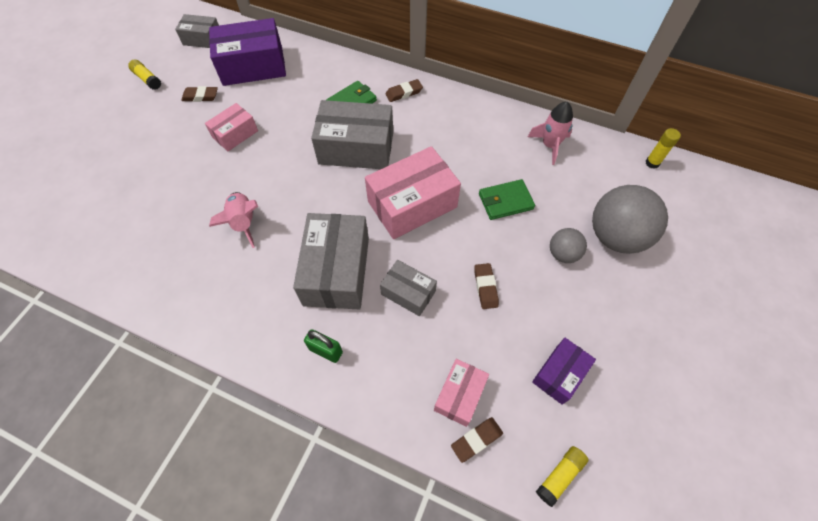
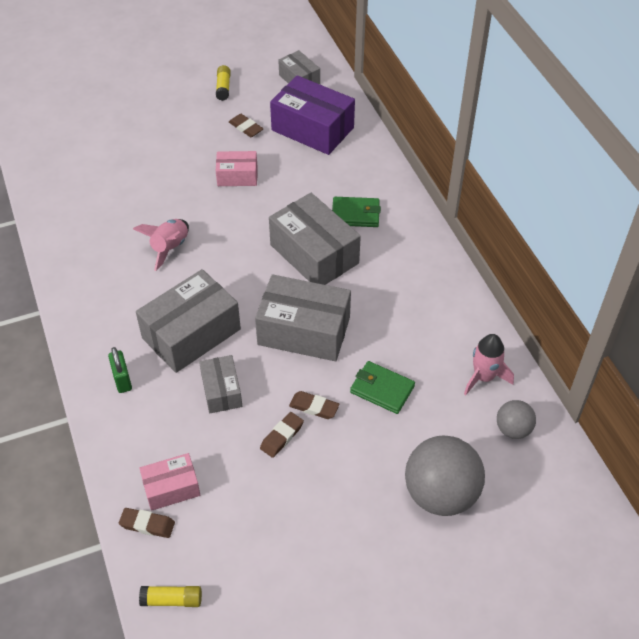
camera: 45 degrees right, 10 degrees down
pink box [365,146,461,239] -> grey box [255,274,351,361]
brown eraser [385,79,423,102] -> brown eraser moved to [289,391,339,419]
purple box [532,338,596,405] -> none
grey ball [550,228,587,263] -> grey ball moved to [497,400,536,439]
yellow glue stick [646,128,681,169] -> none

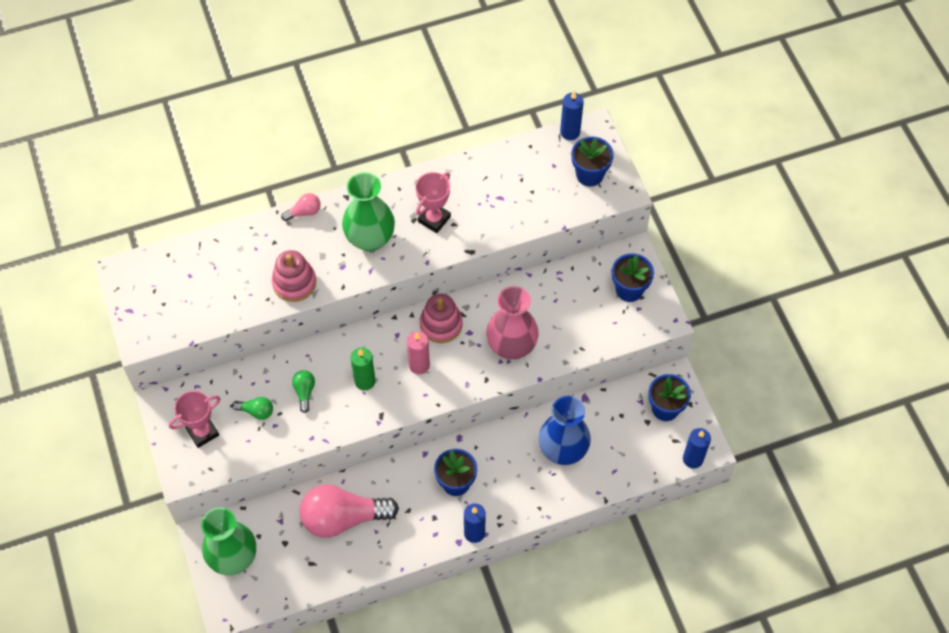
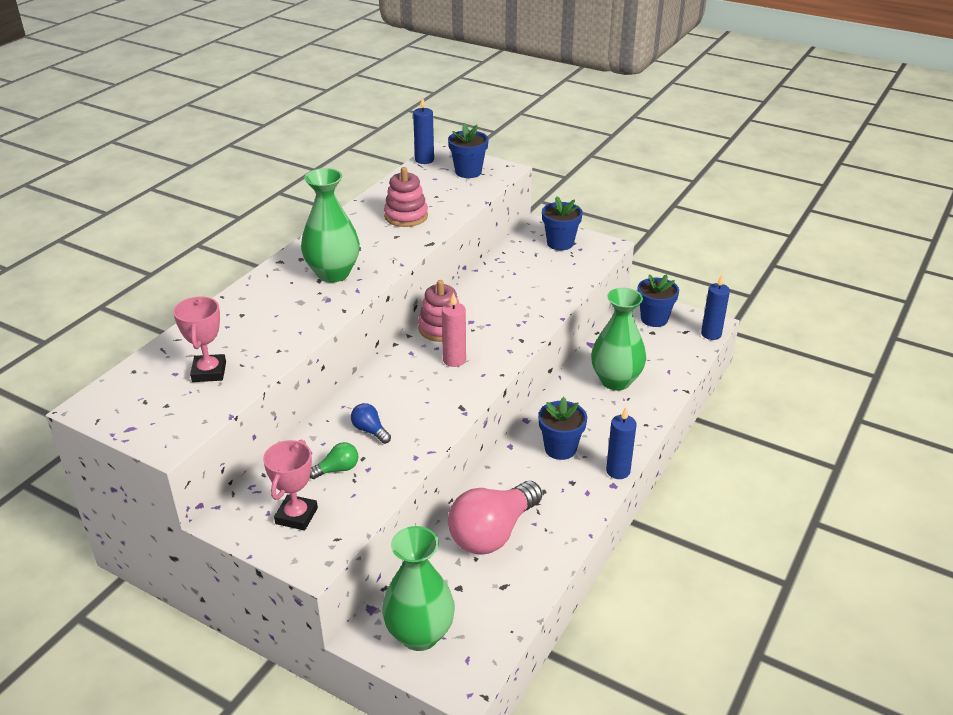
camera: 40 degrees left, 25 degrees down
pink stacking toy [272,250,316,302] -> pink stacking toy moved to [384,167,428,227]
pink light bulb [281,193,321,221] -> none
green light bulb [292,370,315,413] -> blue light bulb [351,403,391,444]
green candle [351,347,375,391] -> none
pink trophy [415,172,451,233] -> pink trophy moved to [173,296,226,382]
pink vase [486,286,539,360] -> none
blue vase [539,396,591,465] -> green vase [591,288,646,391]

★ ★ ★ ★ ★ ★ ★

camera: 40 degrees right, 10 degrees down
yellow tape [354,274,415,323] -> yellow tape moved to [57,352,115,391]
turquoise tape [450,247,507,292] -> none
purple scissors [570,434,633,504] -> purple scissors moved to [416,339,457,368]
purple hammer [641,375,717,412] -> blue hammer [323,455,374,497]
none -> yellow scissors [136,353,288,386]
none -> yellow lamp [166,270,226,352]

★ ★ ★ ★ ★ ★ ★

Though the entries above contain pictures, none should be copied; reproduce only the lines between the one holding "pink box [365,146,461,239]" and the one holding "blue vase [539,396,591,465]", inclusive, exactly as written.

pink box [365,146,461,239] -> grey box [255,274,351,361]
brown eraser [385,79,423,102] -> brown eraser moved to [289,391,339,419]
purple box [532,338,596,405] -> none
grey ball [550,228,587,263] -> grey ball moved to [497,400,536,439]
yellow glue stick [646,128,681,169] -> none

camera: 40 degrees left, 25 degrees down
pink stacking toy [272,250,316,302] -> pink stacking toy moved to [384,167,428,227]
pink light bulb [281,193,321,221] -> none
green light bulb [292,370,315,413] -> blue light bulb [351,403,391,444]
green candle [351,347,375,391] -> none
pink trophy [415,172,451,233] -> pink trophy moved to [173,296,226,382]
pink vase [486,286,539,360] -> none
blue vase [539,396,591,465] -> green vase [591,288,646,391]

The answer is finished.